Assignment –
The entries are to be output in full, word for word.

-- -- --

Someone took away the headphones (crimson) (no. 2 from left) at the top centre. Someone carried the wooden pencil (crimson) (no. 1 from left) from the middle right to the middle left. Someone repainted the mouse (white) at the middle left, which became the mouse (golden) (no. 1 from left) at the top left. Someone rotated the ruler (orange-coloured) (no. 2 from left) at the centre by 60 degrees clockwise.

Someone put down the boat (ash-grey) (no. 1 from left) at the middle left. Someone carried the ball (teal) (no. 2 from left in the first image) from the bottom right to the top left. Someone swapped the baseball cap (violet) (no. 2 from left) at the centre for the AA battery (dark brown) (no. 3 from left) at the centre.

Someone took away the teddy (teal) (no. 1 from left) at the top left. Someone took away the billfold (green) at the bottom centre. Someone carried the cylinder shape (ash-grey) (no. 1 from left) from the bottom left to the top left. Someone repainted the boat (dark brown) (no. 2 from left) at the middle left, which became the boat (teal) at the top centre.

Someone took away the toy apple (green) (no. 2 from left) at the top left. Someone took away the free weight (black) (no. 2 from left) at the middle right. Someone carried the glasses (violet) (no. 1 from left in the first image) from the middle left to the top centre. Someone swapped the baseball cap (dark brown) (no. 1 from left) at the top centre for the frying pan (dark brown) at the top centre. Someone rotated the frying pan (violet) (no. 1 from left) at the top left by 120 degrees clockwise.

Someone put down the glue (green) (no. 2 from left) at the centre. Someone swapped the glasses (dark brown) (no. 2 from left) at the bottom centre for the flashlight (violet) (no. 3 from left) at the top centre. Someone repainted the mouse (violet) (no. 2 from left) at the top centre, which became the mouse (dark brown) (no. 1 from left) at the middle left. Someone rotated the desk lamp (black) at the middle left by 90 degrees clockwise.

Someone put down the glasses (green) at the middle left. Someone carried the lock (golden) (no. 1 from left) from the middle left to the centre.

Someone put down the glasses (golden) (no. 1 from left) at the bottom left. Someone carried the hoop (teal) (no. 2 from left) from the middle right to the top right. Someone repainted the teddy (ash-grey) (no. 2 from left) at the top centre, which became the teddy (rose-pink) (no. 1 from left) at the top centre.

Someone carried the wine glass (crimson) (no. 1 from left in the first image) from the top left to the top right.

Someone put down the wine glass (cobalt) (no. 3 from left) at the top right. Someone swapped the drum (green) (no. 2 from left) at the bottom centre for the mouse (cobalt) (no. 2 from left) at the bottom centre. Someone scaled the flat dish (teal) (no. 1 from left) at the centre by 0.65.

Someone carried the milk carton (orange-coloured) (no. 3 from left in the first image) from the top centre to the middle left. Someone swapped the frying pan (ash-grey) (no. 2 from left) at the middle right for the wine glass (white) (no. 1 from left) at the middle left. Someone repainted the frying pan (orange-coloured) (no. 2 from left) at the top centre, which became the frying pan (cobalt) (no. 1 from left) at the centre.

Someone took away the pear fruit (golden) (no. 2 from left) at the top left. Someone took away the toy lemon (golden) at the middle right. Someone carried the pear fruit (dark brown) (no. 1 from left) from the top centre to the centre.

-- -- --

Your solution –
Someone took away the headphones (crimson) (no. 2 from left) at the top centre. Someone carried the wooden pencil (crimson) (no. 1 from left) from the middle right to the middle left. Someone repainted the mouse (white) at the middle left, which became the mouse (golden) (no. 1 from left) at the top left. Someone rotated the ruler (orange-coloured) (no. 2 from left) at the centre by 60 degrees clockwise.

Someone put down the boat (ash-grey) (no. 1 from left) at the middle left. Someone carried the ball (teal) (no. 2 from left in the first image) from the bottom right to the top left. Someone swapped the baseball cap (violet) (no. 2 from left) at the centre for the AA battery (dark brown) (no. 3 from left) at the centre.

Someone took away the teddy (teal) (no. 1 from left) at the top left. Someone took away the billfold (green) at the bottom centre. Someone carried the cylinder shape (ash-grey) (no. 1 from left) from the bottom left to the top left. Someone repainted the boat (dark brown) (no. 2 from left) at the middle left, which became the boat (teal) at the top centre.

Someone took away the toy apple (green) (no. 2 from left) at the top left. Someone took away the free weight (black) (no. 2 from left) at the middle right. Someone carried the glasses (violet) (no. 1 from left in the first image) from the middle left to the top centre. Someone swapped the baseball cap (dark brown) (no. 1 from left) at the top centre for the frying pan (dark brown) at the top centre. Someone rotated the frying pan (violet) (no. 1 from left) at the top left by 120 degrees clockwise.

Someone put down the glue (green) (no. 2 from left) at the centre. Someone swapped the glasses (dark brown) (no. 2 from left) at the bottom centre for the flashlight (violet) (no. 3 from left) at the top centre. Someone repainted the mouse (violet) (no. 2 from left) at the top centre, which became the mouse (dark brown) (no. 1 from left) at the middle left. Someone rotated the desk lamp (black) at the middle left by 90 degrees clockwise.

Someone put down the glasses (green) at the middle left. Someone carried the lock (golden) (no. 1 from left) from the middle left to the centre.

Someone put down the glasses (golden) (no. 1 from left) at the bottom left. Someone carried the hoop (teal) (no. 2 from left) from the middle right to the top right. Someone repainted the teddy (ash-grey) (no. 2 from left) at the top centre, which became the teddy (rose-pink) (no. 1 from left) at the top centre.

Someone carried the wine glass (crimson) (no. 1 from left in the first image) from the top left to the top right.

Someone put down the wine glass (cobalt) (no. 3 from left) at the top right. Someone swapped the drum (green) (no. 2 from left) at the bottom centre for the mouse (cobalt) (no. 2 from left) at the bottom centre. Someone scaled the flat dish (teal) (no. 1 from left) at the centre by 0.65.

Someone carried the milk carton (orange-coloured) (no. 3 from left in the first image) from the top centre to the middle left. Someone swapped the frying pan (ash-grey) (no. 2 from left) at the middle right for the wine glass (white) (no. 1 from left) at the middle left. Someone repainted the frying pan (orange-coloured) (no. 2 from left) at the top centre, which became the frying pan (cobalt) (no. 1 from left) at the centre.

Someone took away the pear fruit (golden) (no. 2 from left) at the top left. Someone took away the toy lemon (golden) at the middle right. Someone carried the pear fruit (dark brown) (no. 1 from left) from the top centre to the centre.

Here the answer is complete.